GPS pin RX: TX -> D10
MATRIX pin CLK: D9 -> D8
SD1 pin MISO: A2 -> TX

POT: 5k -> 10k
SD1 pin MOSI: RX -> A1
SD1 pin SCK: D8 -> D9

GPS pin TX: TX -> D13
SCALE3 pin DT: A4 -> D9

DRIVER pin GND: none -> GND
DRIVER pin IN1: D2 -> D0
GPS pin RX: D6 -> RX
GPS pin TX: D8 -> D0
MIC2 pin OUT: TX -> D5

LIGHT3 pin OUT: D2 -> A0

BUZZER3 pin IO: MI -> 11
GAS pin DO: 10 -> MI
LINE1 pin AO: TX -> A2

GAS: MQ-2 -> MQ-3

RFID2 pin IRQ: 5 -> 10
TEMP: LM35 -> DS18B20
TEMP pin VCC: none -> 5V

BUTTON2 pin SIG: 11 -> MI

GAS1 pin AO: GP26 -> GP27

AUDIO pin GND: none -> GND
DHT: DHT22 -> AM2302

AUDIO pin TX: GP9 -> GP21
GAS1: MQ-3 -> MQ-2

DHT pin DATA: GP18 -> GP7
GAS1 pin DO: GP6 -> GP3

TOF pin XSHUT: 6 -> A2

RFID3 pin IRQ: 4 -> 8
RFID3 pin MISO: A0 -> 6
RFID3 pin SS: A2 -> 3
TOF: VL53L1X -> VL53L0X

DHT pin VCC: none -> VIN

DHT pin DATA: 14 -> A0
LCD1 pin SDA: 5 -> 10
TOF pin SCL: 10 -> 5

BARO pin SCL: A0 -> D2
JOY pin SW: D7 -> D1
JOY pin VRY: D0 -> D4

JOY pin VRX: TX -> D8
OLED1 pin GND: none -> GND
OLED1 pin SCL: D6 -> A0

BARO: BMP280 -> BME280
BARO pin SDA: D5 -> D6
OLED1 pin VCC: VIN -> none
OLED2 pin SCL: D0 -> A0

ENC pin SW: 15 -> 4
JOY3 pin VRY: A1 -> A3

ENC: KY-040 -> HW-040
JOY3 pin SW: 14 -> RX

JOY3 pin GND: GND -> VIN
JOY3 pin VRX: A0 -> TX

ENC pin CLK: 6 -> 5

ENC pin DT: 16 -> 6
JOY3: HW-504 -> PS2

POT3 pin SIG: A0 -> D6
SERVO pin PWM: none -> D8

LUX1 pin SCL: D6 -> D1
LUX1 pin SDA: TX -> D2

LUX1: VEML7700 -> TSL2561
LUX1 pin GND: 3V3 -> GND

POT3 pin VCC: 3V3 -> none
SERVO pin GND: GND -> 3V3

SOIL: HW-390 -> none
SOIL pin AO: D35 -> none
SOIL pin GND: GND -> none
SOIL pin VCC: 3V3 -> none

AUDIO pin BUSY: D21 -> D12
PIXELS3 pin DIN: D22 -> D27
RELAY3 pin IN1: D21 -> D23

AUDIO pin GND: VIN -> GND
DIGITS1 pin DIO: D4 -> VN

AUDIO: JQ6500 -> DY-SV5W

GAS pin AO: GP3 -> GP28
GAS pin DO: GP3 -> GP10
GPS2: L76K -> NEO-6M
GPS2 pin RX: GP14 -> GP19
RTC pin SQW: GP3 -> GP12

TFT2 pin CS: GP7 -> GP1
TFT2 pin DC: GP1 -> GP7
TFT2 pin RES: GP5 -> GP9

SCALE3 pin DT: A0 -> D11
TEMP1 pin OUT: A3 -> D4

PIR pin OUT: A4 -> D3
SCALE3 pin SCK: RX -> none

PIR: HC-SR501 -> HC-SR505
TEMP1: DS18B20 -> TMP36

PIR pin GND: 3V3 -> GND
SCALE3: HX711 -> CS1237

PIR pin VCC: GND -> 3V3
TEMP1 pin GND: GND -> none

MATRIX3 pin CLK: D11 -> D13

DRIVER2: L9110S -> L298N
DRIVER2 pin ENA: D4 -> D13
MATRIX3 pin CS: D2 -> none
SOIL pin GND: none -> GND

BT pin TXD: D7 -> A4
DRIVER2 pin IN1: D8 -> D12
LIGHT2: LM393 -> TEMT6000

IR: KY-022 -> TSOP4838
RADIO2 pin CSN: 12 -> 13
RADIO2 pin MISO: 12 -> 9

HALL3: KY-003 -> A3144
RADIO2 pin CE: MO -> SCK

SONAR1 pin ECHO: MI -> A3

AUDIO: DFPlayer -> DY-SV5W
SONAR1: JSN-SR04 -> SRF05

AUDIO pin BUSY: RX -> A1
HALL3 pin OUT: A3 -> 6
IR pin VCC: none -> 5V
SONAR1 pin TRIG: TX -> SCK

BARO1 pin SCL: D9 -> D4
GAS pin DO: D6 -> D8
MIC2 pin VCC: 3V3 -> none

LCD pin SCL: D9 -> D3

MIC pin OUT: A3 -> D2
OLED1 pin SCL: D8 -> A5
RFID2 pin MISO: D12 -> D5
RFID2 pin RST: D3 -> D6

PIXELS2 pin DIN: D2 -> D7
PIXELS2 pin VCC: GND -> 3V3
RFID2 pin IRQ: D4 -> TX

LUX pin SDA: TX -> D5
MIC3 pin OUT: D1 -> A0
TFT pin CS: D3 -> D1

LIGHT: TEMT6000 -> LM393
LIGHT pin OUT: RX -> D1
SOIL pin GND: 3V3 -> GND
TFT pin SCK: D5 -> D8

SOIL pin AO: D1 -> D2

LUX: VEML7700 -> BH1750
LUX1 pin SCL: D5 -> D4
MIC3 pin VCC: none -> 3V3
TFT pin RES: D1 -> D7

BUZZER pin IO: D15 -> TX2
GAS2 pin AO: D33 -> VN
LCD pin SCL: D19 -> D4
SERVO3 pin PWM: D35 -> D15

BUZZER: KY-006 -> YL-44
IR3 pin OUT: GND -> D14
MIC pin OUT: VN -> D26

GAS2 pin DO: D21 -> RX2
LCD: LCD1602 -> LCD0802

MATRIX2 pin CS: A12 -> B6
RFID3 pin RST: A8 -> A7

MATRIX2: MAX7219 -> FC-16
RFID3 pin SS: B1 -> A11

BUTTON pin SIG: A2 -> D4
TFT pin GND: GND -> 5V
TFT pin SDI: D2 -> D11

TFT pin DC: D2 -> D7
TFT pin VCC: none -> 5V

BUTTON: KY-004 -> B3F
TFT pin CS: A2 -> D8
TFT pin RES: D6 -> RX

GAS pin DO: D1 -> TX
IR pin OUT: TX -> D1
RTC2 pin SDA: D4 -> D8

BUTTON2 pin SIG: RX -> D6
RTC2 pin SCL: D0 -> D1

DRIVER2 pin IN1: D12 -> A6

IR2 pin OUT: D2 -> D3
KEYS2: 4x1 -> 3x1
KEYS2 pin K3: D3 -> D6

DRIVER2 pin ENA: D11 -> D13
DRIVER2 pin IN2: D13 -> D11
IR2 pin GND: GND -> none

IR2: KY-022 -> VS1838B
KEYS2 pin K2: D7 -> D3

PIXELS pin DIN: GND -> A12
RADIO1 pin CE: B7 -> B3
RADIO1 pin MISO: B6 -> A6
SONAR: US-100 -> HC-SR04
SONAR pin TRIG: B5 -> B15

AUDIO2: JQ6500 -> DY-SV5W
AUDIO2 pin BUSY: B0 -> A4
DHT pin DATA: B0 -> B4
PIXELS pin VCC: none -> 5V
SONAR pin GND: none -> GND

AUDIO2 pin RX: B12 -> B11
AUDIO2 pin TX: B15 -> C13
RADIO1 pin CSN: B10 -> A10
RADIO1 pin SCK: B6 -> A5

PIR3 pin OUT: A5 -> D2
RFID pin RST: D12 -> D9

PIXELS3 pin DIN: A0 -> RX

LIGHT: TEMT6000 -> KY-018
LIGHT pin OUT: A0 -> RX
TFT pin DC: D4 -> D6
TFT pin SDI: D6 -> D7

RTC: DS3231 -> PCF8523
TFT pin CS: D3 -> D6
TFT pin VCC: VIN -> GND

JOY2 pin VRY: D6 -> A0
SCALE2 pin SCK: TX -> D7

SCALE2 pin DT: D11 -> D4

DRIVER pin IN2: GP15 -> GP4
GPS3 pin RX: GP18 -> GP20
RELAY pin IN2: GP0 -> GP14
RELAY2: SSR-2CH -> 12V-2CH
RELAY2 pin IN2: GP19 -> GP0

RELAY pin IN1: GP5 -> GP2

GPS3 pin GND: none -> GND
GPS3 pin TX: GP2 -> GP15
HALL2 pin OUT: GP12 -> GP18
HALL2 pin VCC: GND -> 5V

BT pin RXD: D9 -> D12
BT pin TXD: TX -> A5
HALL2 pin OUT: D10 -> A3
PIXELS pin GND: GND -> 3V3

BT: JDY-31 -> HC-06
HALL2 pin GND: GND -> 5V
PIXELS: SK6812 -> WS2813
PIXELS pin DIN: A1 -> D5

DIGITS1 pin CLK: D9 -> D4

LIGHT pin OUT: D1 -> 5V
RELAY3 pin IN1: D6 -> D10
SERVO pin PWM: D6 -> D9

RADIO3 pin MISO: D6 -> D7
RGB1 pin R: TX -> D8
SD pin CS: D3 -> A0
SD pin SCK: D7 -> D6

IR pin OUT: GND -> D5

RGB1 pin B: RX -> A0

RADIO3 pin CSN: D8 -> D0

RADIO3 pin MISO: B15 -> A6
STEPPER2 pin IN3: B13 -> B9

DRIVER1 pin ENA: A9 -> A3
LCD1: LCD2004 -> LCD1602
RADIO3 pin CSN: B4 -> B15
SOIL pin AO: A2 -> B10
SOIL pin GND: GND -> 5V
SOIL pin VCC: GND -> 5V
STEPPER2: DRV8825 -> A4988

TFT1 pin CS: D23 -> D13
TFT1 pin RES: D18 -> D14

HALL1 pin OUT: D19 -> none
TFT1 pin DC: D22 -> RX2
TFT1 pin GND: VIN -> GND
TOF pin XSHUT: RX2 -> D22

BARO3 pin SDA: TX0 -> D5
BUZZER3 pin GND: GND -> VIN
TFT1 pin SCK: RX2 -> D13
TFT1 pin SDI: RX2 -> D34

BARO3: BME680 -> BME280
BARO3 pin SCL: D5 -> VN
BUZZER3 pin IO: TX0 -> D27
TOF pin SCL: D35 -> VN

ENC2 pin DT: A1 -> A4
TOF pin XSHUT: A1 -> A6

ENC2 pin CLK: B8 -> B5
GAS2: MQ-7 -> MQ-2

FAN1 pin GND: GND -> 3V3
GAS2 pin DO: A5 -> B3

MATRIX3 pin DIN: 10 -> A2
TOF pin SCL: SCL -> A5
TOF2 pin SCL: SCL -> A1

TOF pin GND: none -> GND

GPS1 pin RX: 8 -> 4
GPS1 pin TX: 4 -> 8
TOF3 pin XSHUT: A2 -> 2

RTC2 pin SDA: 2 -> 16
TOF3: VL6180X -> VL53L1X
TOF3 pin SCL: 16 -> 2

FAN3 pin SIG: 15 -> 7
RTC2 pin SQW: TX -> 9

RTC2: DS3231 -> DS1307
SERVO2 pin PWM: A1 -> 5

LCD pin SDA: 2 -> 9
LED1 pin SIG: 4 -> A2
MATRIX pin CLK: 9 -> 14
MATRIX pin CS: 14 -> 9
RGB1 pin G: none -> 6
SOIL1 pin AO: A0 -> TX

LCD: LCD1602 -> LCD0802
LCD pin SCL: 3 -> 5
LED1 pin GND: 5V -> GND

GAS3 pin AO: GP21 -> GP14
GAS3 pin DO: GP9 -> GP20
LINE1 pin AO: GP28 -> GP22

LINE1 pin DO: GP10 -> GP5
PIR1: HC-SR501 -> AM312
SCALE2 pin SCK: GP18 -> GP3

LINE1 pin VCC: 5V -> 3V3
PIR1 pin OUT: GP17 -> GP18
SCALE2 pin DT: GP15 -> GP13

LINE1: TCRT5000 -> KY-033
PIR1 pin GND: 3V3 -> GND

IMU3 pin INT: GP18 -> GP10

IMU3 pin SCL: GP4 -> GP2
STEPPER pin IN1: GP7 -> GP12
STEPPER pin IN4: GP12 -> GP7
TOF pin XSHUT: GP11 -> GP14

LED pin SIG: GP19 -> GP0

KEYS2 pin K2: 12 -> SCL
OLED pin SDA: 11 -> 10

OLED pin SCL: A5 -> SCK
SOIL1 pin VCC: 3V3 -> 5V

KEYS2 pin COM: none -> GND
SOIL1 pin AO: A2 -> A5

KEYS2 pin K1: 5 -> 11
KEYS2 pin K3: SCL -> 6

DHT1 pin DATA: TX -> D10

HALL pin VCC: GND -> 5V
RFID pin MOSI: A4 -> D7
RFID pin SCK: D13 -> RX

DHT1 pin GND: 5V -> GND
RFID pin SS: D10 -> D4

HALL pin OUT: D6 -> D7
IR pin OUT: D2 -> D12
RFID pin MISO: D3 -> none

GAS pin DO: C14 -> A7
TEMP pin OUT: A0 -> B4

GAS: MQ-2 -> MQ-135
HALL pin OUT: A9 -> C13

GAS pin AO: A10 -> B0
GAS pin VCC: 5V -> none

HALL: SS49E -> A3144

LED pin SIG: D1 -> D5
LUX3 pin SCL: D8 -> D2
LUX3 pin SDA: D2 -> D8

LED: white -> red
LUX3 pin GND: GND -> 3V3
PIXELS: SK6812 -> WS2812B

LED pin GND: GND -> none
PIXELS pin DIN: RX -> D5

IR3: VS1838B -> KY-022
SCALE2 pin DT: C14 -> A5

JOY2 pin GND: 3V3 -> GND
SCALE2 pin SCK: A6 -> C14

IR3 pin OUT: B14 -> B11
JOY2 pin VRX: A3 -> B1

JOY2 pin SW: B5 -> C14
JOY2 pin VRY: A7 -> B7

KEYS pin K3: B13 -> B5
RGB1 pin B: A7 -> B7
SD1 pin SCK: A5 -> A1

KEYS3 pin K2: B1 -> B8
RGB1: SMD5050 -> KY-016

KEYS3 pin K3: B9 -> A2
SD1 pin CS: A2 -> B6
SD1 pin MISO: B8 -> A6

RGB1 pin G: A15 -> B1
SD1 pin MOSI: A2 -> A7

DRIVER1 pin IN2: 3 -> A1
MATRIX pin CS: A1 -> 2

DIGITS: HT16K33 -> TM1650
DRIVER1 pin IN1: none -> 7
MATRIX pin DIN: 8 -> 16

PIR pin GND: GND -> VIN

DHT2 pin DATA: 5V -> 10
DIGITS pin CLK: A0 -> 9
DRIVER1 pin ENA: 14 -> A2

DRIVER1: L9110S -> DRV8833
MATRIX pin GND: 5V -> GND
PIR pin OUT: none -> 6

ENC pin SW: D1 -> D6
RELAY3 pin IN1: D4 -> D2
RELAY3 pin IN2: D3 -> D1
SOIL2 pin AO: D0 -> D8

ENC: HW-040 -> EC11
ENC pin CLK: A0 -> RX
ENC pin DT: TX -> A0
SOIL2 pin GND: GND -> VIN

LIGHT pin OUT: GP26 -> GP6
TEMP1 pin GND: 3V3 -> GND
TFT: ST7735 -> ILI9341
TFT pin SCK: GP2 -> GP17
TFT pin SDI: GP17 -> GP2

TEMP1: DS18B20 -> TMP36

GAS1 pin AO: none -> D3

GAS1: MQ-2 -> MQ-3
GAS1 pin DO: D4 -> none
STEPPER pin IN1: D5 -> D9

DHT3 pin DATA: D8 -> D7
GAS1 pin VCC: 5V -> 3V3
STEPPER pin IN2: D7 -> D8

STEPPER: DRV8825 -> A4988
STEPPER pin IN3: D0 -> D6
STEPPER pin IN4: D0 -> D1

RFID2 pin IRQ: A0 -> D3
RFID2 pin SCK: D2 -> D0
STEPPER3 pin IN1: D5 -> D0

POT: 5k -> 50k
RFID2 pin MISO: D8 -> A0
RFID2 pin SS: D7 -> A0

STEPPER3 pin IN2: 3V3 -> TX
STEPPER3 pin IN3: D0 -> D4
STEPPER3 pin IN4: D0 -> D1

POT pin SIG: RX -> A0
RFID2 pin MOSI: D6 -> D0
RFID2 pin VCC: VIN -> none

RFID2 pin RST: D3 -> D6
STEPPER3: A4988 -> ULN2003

▶ _INSTRUCTIONS TO FOLLOW_: Would you copy, unchanged, the stretch of the records above that begins at the line containing "MATRIX pin CLK: 9 -> 14" and ends at the line containing "DRIVER1: L9110S -> DRV8833", and only that?

▶ _RESULT_:
MATRIX pin CLK: 9 -> 14
MATRIX pin CS: 14 -> 9
RGB1 pin G: none -> 6
SOIL1 pin AO: A0 -> TX

LCD: LCD1602 -> LCD0802
LCD pin SCL: 3 -> 5
LED1 pin GND: 5V -> GND

GAS3 pin AO: GP21 -> GP14
GAS3 pin DO: GP9 -> GP20
LINE1 pin AO: GP28 -> GP22

LINE1 pin DO: GP10 -> GP5
PIR1: HC-SR501 -> AM312
SCALE2 pin SCK: GP18 -> GP3

LINE1 pin VCC: 5V -> 3V3
PIR1 pin OUT: GP17 -> GP18
SCALE2 pin DT: GP15 -> GP13

LINE1: TCRT5000 -> KY-033
PIR1 pin GND: 3V3 -> GND

IMU3 pin INT: GP18 -> GP10

IMU3 pin SCL: GP4 -> GP2
STEPPER pin IN1: GP7 -> GP12
STEPPER pin IN4: GP12 -> GP7
TOF pin XSHUT: GP11 -> GP14

LED pin SIG: GP19 -> GP0

KEYS2 pin K2: 12 -> SCL
OLED pin SDA: 11 -> 10

OLED pin SCL: A5 -> SCK
SOIL1 pin VCC: 3V3 -> 5V

KEYS2 pin COM: none -> GND
SOIL1 pin AO: A2 -> A5

KEYS2 pin K1: 5 -> 11
KEYS2 pin K3: SCL -> 6

DHT1 pin DATA: TX -> D10

HALL pin VCC: GND -> 5V
RFID pin MOSI: A4 -> D7
RFID pin SCK: D13 -> RX

DHT1 pin GND: 5V -> GND
RFID pin SS: D10 -> D4

HALL pin OUT: D6 -> D7
IR pin OUT: D2 -> D12
RFID pin MISO: D3 -> none

GAS pin DO: C14 -> A7
TEMP pin OUT: A0 -> B4

GAS: MQ-2 -> MQ-135
HALL pin OUT: A9 -> C13

GAS pin AO: A10 -> B0
GAS pin VCC: 5V -> none

HALL: SS49E -> A3144

LED pin SIG: D1 -> D5
LUX3 pin SCL: D8 -> D2
LUX3 pin SDA: D2 -> D8

LED: white -> red
LUX3 pin GND: GND -> 3V3
PIXELS: SK6812 -> WS2812B

LED pin GND: GND -> none
PIXELS pin DIN: RX -> D5

IR3: VS1838B -> KY-022
SCALE2 pin DT: C14 -> A5

JOY2 pin GND: 3V3 -> GND
SCALE2 pin SCK: A6 -> C14

IR3 pin OUT: B14 -> B11
JOY2 pin VRX: A3 -> B1

JOY2 pin SW: B5 -> C14
JOY2 pin VRY: A7 -> B7

KEYS pin K3: B13 -> B5
RGB1 pin B: A7 -> B7
SD1 pin SCK: A5 -> A1

KEYS3 pin K2: B1 -> B8
RGB1: SMD5050 -> KY-016

KEYS3 pin K3: B9 -> A2
SD1 pin CS: A2 -> B6
SD1 pin MISO: B8 -> A6

RGB1 pin G: A15 -> B1
SD1 pin MOSI: A2 -> A7

DRIVER1 pin IN2: 3 -> A1
MATRIX pin CS: A1 -> 2

DIGITS: HT16K33 -> TM1650
DRIVER1 pin IN1: none -> 7
MATRIX pin DIN: 8 -> 16

PIR pin GND: GND -> VIN

DHT2 pin DATA: 5V -> 10
DIGITS pin CLK: A0 -> 9
DRIVER1 pin ENA: 14 -> A2

DRIVER1: L9110S -> DRV8833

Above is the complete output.